Detected change data:
-- -- --
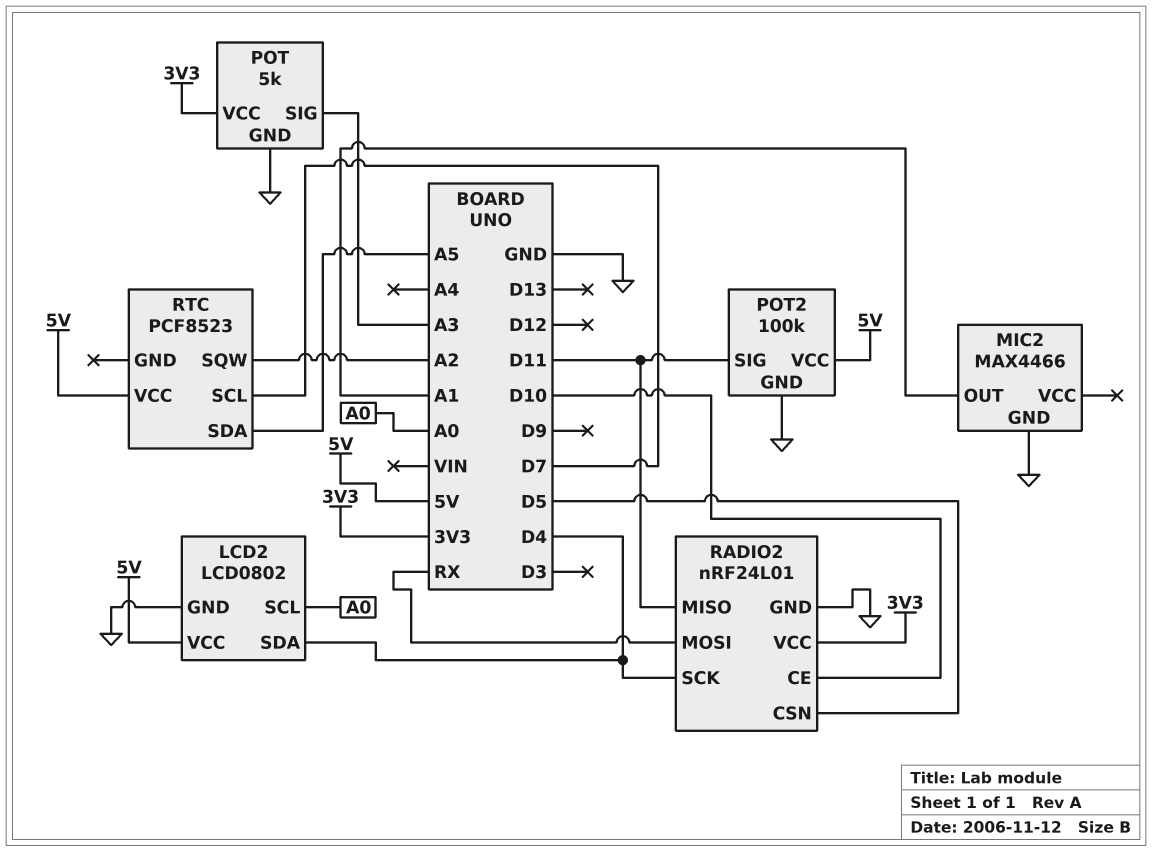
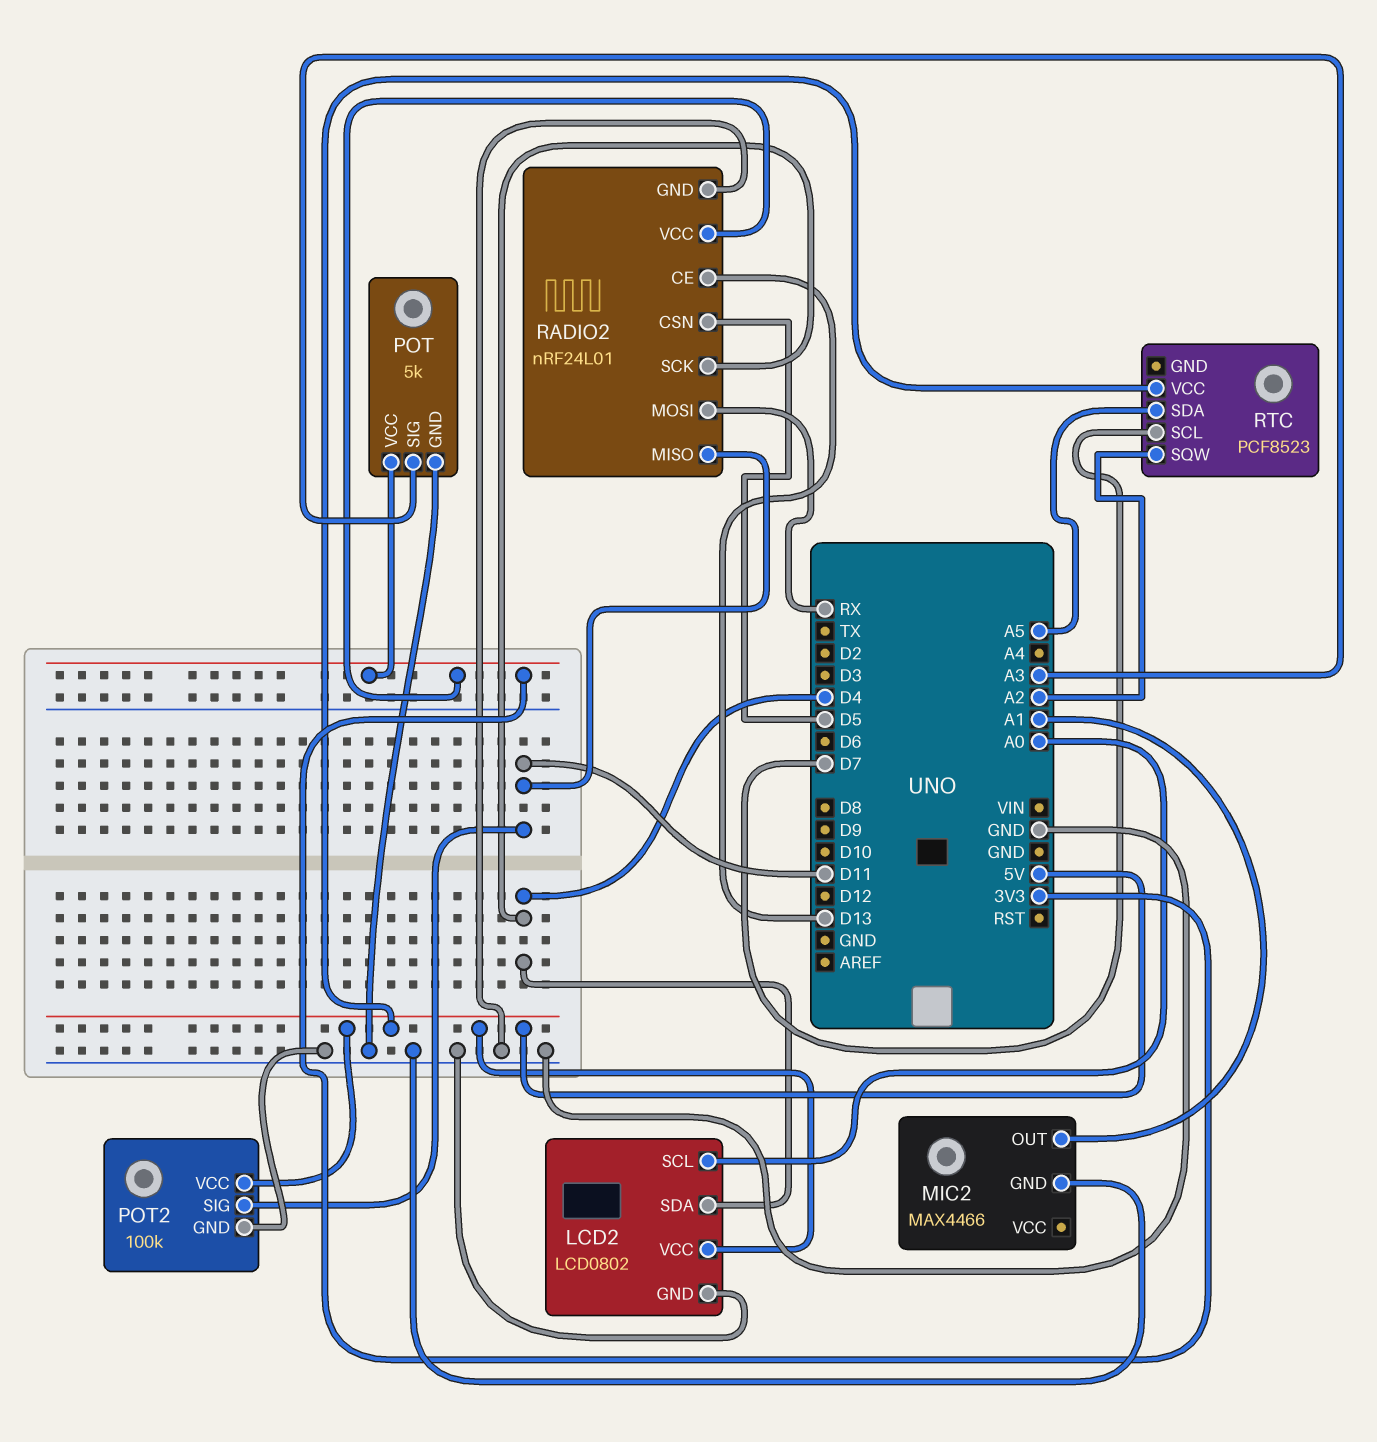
RADIO2 pin CE: D10 -> D13

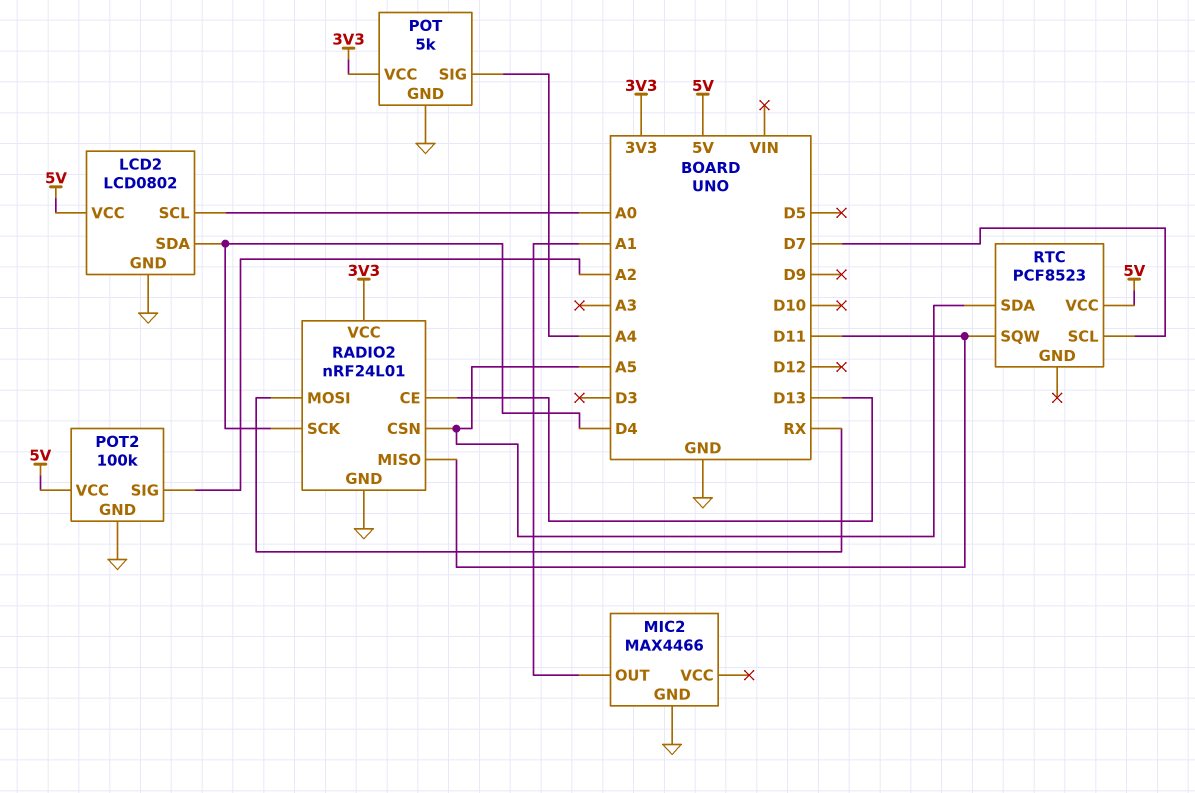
POT pin SIG: A3 -> A4
POT2 pin SIG: D11 -> A2
RADIO2 pin CSN: D5 -> A5
RTC pin SQW: A2 -> D11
-- -- --
Work item:
All of the data above should be printed again exactly, though none of the pictures belong in the copy.

Your solution:
RADIO2 pin CE: D10 -> D13

POT pin SIG: A3 -> A4
POT2 pin SIG: D11 -> A2
RADIO2 pin CSN: D5 -> A5
RTC pin SQW: A2 -> D11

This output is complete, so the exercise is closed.